▸ Task statement: Report only the number of lines below in which the string "green" appears.

[Dataset excerpts]
************

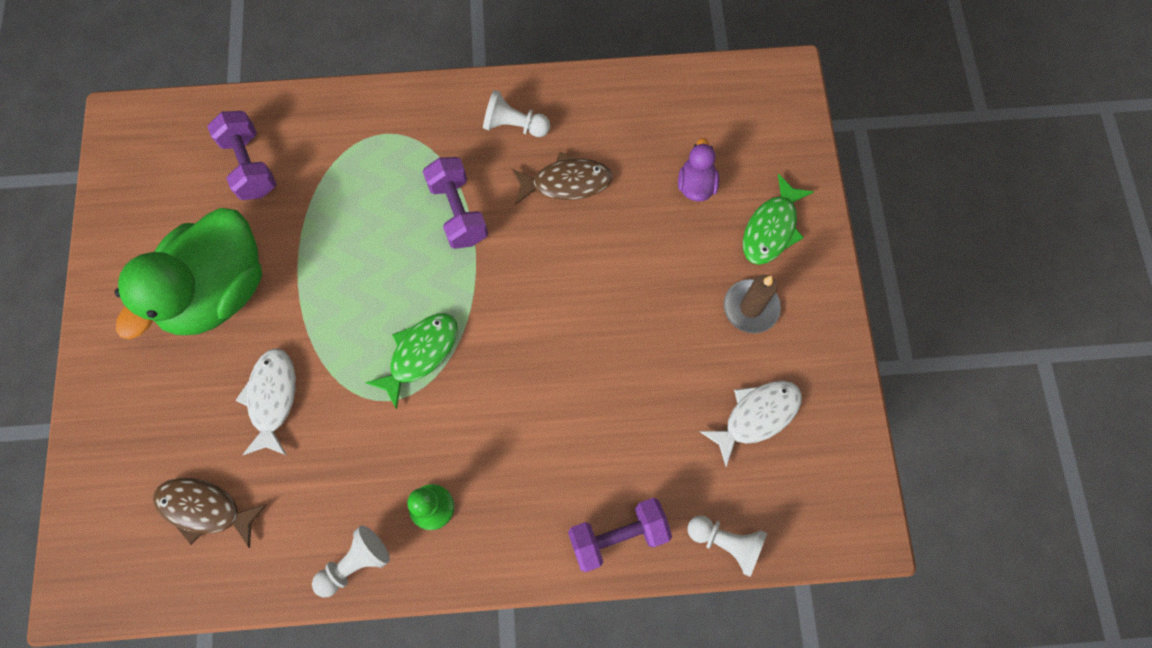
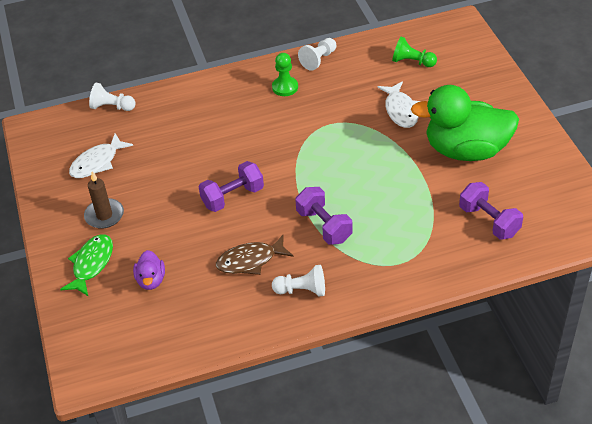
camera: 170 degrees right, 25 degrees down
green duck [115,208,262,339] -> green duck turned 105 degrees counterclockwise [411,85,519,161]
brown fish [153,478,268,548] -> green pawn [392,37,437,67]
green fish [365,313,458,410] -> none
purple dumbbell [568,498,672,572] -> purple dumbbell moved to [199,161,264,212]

************

▸ Exercise result: 3